**EXERCISE OBJECTIVE**
One number is the expected answer: the count of lines in the material below containing the word "LEVEL".

**WORKING DATA**
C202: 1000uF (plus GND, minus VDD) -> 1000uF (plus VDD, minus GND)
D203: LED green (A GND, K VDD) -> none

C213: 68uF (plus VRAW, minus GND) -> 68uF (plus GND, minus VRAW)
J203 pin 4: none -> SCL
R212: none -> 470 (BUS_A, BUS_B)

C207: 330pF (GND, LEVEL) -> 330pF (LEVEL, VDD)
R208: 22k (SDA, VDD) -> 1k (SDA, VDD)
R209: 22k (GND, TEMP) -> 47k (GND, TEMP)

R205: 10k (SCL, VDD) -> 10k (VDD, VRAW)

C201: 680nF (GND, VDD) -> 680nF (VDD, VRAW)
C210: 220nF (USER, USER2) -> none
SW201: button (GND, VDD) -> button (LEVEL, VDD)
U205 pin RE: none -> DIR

**SOLUTION TO THIS PROBLEM**
2